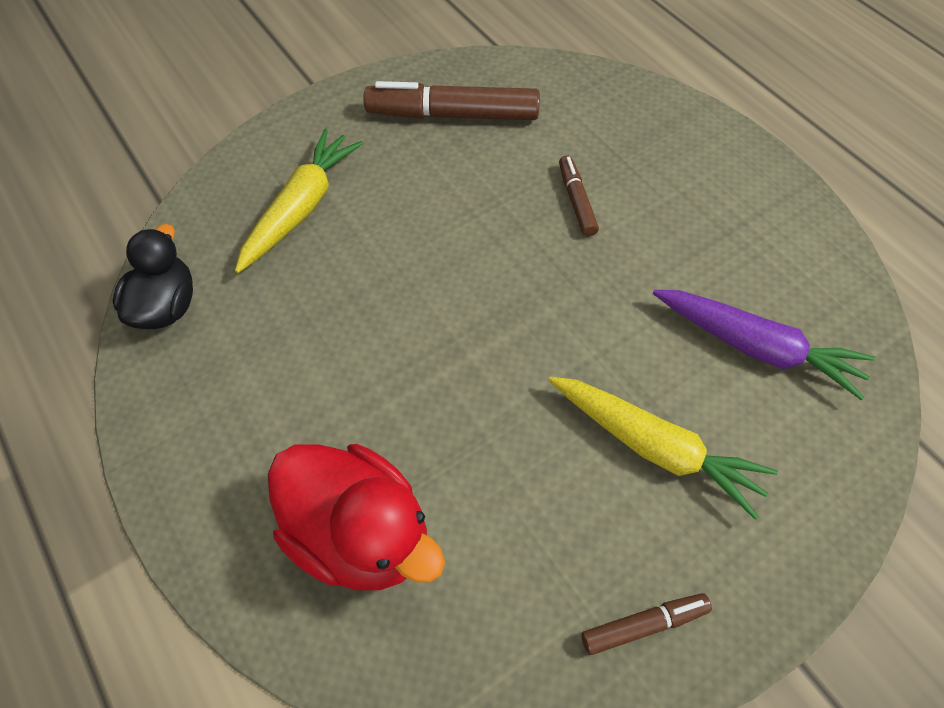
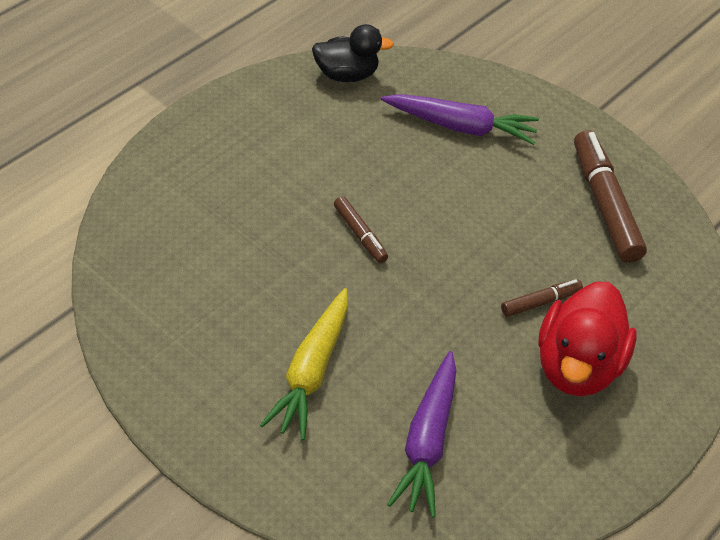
camera: 70 degrees right, 10 degrees down
(301, 208) = (460, 126): yellow carrot -> purple carrot
(360, 534) = (203, 209): red duck -> red duck (576, 366)
(644, 625) = (171, 371): brown marker -> brown marker (360, 234)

:::::

# Task objective
In your answer, set down the full listing word for word and include no pictures.

# Task result
camera: 70 degrees right, 10 degrees down
(301, 208) = (460, 126): yellow carrot -> purple carrot
(360, 534) = (203, 209): red duck -> red duck (576, 366)
(644, 625) = (171, 371): brown marker -> brown marker (360, 234)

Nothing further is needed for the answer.